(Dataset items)
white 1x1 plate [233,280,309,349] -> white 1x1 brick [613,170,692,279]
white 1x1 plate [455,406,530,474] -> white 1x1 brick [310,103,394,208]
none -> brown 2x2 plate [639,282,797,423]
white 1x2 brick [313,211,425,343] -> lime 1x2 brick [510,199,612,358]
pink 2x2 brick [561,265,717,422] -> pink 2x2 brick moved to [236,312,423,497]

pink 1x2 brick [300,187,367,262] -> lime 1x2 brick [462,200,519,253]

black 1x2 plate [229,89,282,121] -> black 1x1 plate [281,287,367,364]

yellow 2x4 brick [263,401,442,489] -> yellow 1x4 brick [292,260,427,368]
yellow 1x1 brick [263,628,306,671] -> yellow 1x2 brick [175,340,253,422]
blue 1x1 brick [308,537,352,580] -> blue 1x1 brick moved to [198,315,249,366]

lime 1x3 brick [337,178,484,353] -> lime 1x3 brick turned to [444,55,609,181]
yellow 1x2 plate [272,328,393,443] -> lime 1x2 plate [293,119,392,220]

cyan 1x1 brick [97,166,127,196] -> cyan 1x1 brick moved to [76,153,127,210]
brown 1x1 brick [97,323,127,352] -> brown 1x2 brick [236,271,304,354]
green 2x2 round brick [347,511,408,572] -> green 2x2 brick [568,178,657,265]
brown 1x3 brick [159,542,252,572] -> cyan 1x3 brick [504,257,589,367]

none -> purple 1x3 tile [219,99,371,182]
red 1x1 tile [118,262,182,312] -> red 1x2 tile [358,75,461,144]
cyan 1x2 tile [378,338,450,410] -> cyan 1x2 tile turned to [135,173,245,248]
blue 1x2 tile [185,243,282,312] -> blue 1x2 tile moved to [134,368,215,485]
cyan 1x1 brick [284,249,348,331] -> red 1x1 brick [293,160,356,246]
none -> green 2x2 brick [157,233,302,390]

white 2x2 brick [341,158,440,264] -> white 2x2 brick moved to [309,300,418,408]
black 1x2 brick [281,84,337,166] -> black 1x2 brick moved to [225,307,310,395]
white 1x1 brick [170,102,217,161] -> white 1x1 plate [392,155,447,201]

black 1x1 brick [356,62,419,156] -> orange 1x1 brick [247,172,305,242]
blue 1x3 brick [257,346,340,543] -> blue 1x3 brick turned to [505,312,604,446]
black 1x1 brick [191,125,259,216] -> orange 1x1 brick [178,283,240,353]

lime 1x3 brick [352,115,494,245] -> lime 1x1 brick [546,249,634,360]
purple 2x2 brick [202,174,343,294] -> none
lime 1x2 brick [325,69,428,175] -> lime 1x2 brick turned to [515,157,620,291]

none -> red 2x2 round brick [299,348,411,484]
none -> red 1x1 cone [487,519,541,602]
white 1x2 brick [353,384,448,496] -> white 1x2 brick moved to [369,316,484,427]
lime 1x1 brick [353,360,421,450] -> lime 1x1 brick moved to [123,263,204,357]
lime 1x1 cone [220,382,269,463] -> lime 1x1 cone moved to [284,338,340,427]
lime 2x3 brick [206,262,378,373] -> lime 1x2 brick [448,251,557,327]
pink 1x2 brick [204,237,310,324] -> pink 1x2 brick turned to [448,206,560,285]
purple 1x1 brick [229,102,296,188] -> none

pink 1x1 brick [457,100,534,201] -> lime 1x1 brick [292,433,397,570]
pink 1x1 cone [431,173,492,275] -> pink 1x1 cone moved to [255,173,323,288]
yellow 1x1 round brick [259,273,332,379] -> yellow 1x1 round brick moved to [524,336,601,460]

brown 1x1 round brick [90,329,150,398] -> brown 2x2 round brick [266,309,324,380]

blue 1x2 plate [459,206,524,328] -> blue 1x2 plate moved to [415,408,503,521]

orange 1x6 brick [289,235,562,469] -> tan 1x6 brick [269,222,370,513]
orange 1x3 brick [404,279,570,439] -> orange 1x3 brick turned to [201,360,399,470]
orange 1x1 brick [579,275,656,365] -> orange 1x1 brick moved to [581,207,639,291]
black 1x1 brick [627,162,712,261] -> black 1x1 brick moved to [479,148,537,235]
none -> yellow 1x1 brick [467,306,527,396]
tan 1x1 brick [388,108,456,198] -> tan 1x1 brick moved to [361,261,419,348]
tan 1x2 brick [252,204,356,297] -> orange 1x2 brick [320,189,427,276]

YOUR ASSIGNMENT.
Reproduce all the records shown above, unchanged.

ANSWER SECTION.
white 1x1 plate [233,280,309,349] -> white 1x1 brick [613,170,692,279]
white 1x1 plate [455,406,530,474] -> white 1x1 brick [310,103,394,208]
none -> brown 2x2 plate [639,282,797,423]
white 1x2 brick [313,211,425,343] -> lime 1x2 brick [510,199,612,358]
pink 2x2 brick [561,265,717,422] -> pink 2x2 brick moved to [236,312,423,497]

pink 1x2 brick [300,187,367,262] -> lime 1x2 brick [462,200,519,253]

black 1x2 plate [229,89,282,121] -> black 1x1 plate [281,287,367,364]

yellow 2x4 brick [263,401,442,489] -> yellow 1x4 brick [292,260,427,368]
yellow 1x1 brick [263,628,306,671] -> yellow 1x2 brick [175,340,253,422]
blue 1x1 brick [308,537,352,580] -> blue 1x1 brick moved to [198,315,249,366]

lime 1x3 brick [337,178,484,353] -> lime 1x3 brick turned to [444,55,609,181]
yellow 1x2 plate [272,328,393,443] -> lime 1x2 plate [293,119,392,220]

cyan 1x1 brick [97,166,127,196] -> cyan 1x1 brick moved to [76,153,127,210]
brown 1x1 brick [97,323,127,352] -> brown 1x2 brick [236,271,304,354]
green 2x2 round brick [347,511,408,572] -> green 2x2 brick [568,178,657,265]
brown 1x3 brick [159,542,252,572] -> cyan 1x3 brick [504,257,589,367]

none -> purple 1x3 tile [219,99,371,182]
red 1x1 tile [118,262,182,312] -> red 1x2 tile [358,75,461,144]
cyan 1x2 tile [378,338,450,410] -> cyan 1x2 tile turned to [135,173,245,248]
blue 1x2 tile [185,243,282,312] -> blue 1x2 tile moved to [134,368,215,485]
cyan 1x1 brick [284,249,348,331] -> red 1x1 brick [293,160,356,246]
none -> green 2x2 brick [157,233,302,390]

white 2x2 brick [341,158,440,264] -> white 2x2 brick moved to [309,300,418,408]
black 1x2 brick [281,84,337,166] -> black 1x2 brick moved to [225,307,310,395]
white 1x1 brick [170,102,217,161] -> white 1x1 plate [392,155,447,201]

black 1x1 brick [356,62,419,156] -> orange 1x1 brick [247,172,305,242]
blue 1x3 brick [257,346,340,543] -> blue 1x3 brick turned to [505,312,604,446]
black 1x1 brick [191,125,259,216] -> orange 1x1 brick [178,283,240,353]

lime 1x3 brick [352,115,494,245] -> lime 1x1 brick [546,249,634,360]
purple 2x2 brick [202,174,343,294] -> none
lime 1x2 brick [325,69,428,175] -> lime 1x2 brick turned to [515,157,620,291]

none -> red 2x2 round brick [299,348,411,484]
none -> red 1x1 cone [487,519,541,602]
white 1x2 brick [353,384,448,496] -> white 1x2 brick moved to [369,316,484,427]
lime 1x1 brick [353,360,421,450] -> lime 1x1 brick moved to [123,263,204,357]
lime 1x1 cone [220,382,269,463] -> lime 1x1 cone moved to [284,338,340,427]
lime 2x3 brick [206,262,378,373] -> lime 1x2 brick [448,251,557,327]
pink 1x2 brick [204,237,310,324] -> pink 1x2 brick turned to [448,206,560,285]
purple 1x1 brick [229,102,296,188] -> none

pink 1x1 brick [457,100,534,201] -> lime 1x1 brick [292,433,397,570]
pink 1x1 cone [431,173,492,275] -> pink 1x1 cone moved to [255,173,323,288]
yellow 1x1 round brick [259,273,332,379] -> yellow 1x1 round brick moved to [524,336,601,460]

brown 1x1 round brick [90,329,150,398] -> brown 2x2 round brick [266,309,324,380]

blue 1x2 plate [459,206,524,328] -> blue 1x2 plate moved to [415,408,503,521]

orange 1x6 brick [289,235,562,469] -> tan 1x6 brick [269,222,370,513]
orange 1x3 brick [404,279,570,439] -> orange 1x3 brick turned to [201,360,399,470]
orange 1x1 brick [579,275,656,365] -> orange 1x1 brick moved to [581,207,639,291]
black 1x1 brick [627,162,712,261] -> black 1x1 brick moved to [479,148,537,235]
none -> yellow 1x1 brick [467,306,527,396]
tan 1x1 brick [388,108,456,198] -> tan 1x1 brick moved to [361,261,419,348]
tan 1x2 brick [252,204,356,297] -> orange 1x2 brick [320,189,427,276]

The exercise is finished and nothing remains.